**Written task:** Among the entries below, find the lines with the word "none" and return them.

Object state change records
━━━━━━━━━━━━━━━━━━━━━━━━━━━━━━
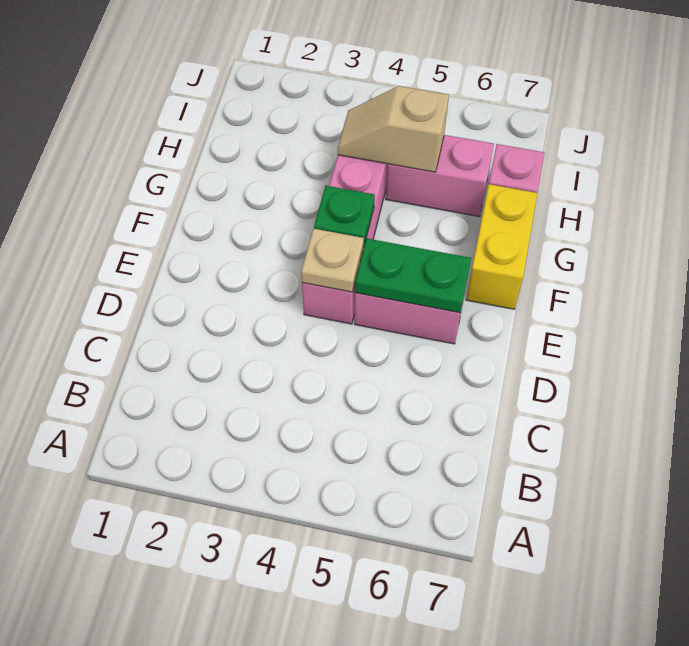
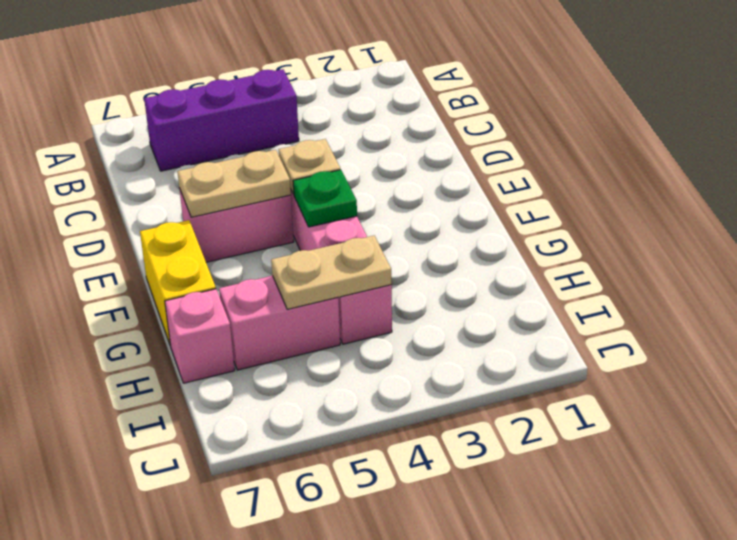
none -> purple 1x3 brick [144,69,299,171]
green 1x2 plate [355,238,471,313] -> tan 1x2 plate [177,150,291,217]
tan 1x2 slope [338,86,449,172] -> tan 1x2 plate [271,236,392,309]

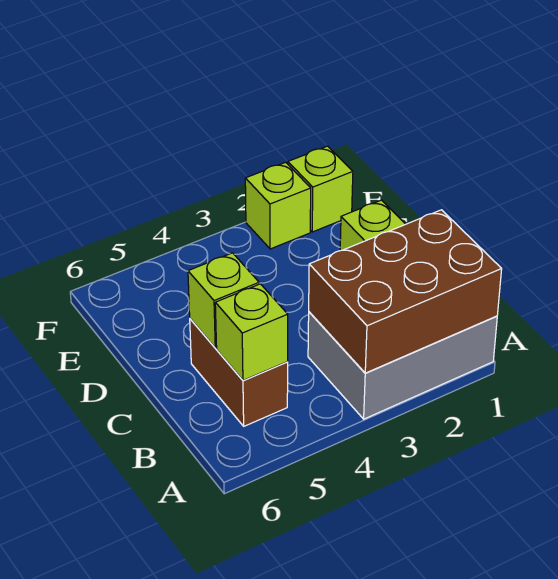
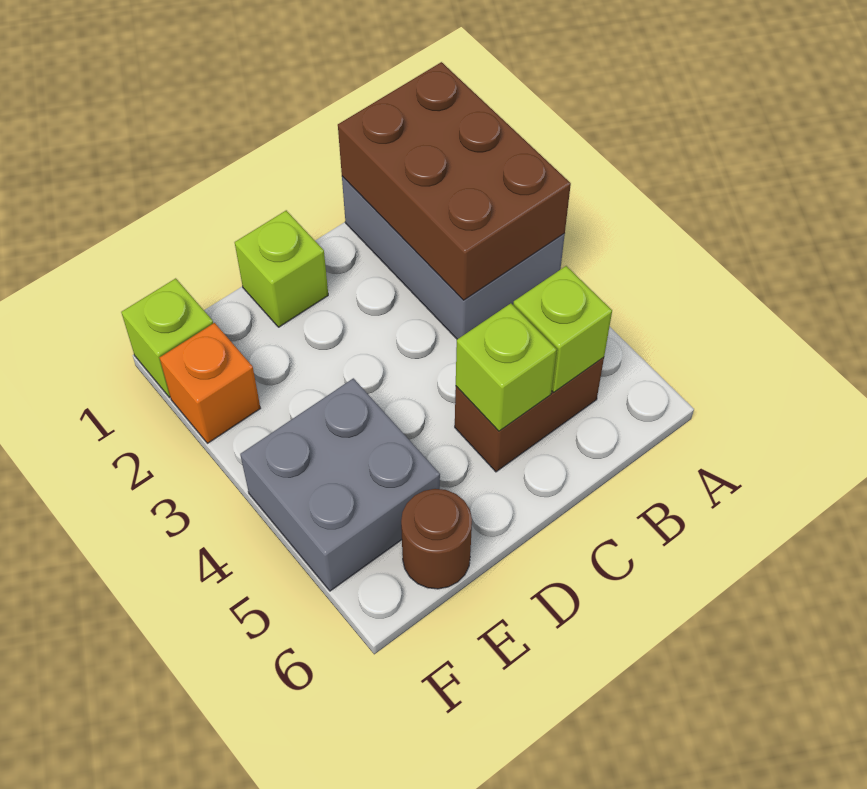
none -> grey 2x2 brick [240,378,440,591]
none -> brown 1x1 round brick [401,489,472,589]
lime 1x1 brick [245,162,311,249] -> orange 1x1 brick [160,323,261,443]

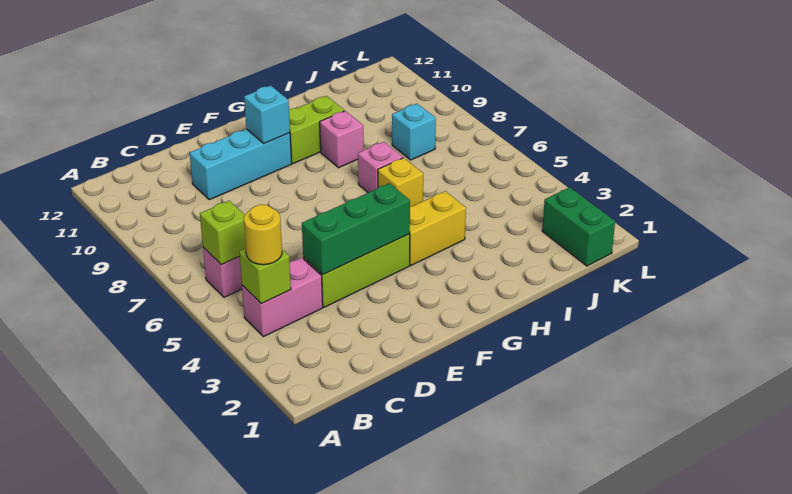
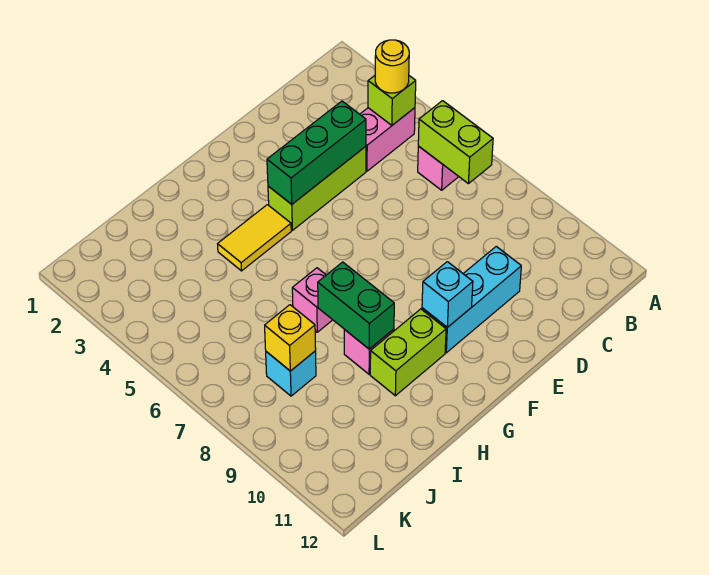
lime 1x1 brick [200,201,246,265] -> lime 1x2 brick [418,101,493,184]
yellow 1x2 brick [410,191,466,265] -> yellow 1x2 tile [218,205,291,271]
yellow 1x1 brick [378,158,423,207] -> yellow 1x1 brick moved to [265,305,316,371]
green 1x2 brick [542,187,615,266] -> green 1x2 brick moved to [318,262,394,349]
━━━━━━━━━━━━━━━━━━━━━━━━━━━━━━
**Response box:**
none -> purple 1x3 brick [144,69,299,171]
none -> grey 2x2 brick [240,378,440,591]
none -> brown 1x1 round brick [401,489,472,589]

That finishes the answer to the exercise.